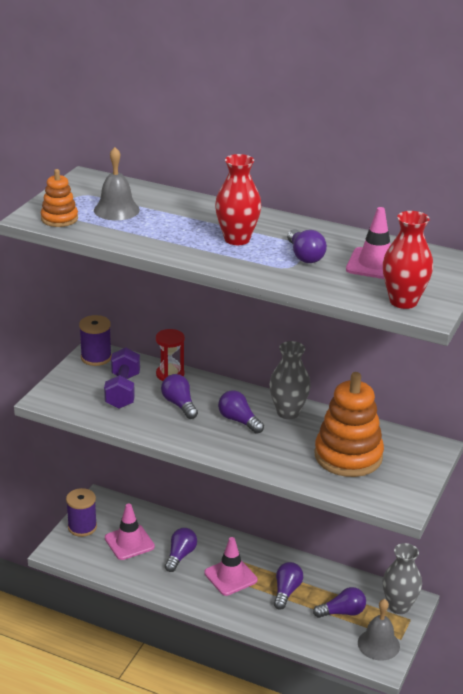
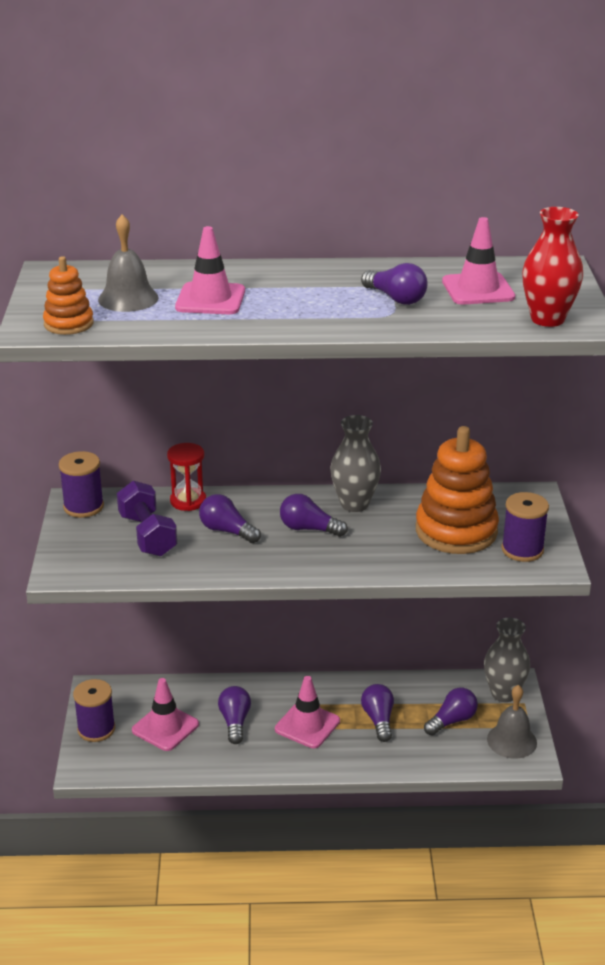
camera: 25 degrees left, 0 degrees up
(171, 224) = (210, 299): none -> pink traffic cone
(237, 239) = (303, 298): red vase -> none
(387, 486) = (522, 550): none -> purple spool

> _Work instructions_
Only a word-for-word repetition of the lines from the one containing "(171, 224) = (210, 299): none" to the final line of the data above counts as the answer.

> _Solution_
(171, 224) = (210, 299): none -> pink traffic cone
(237, 239) = (303, 298): red vase -> none
(387, 486) = (522, 550): none -> purple spool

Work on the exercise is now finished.